**About this exercise:** Repeat exactly the lines below that lie between the line with "grey bottle: 6 -> 7" and the line with "purple donut: 0 -> 3", counting both of those lines as part of the answer.

**Information:**
>>

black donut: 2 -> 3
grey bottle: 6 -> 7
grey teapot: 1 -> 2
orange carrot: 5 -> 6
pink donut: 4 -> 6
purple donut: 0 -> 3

<<
>>

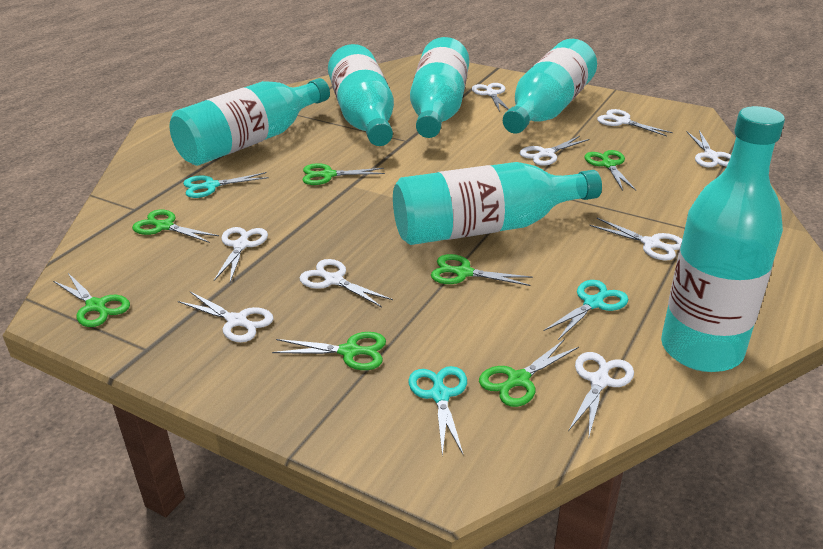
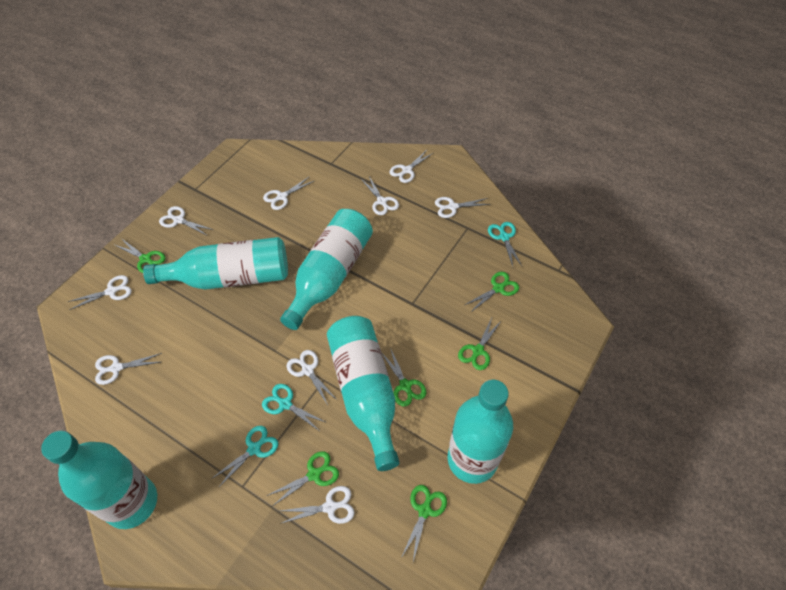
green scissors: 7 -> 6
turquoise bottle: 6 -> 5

<<

**Your solution:**
grey bottle: 6 -> 7
grey teapot: 1 -> 2
orange carrot: 5 -> 6
pink donut: 4 -> 6
purple donut: 0 -> 3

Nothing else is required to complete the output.